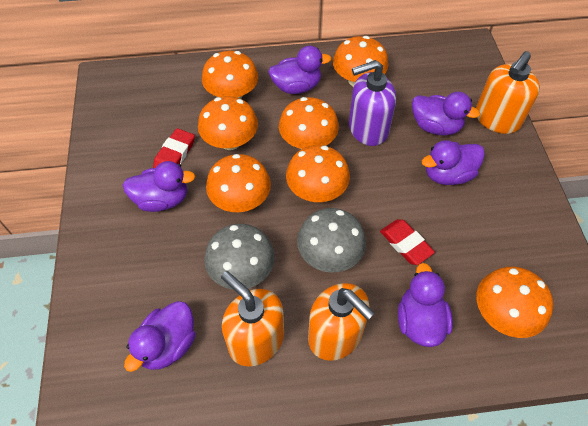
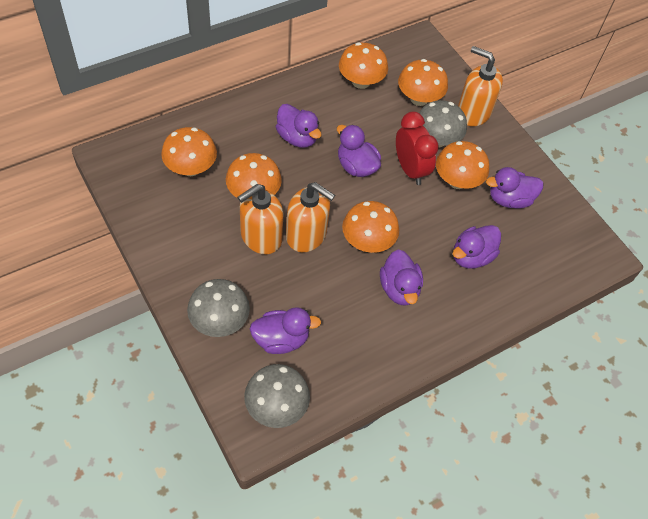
grey mushroom: 2 -> 3
orange mushroom: 7 -> 6
purple soap dispenser: 1 -> 0
red clock: 0 -> 1
red eraser: 2 -> 0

::::

### TASK STATEMENT
The full set of entries should be transcribed exactly, pictures left aside.

### REPLY
grey mushroom: 2 -> 3
orange mushroom: 7 -> 6
purple soap dispenser: 1 -> 0
red clock: 0 -> 1
red eraser: 2 -> 0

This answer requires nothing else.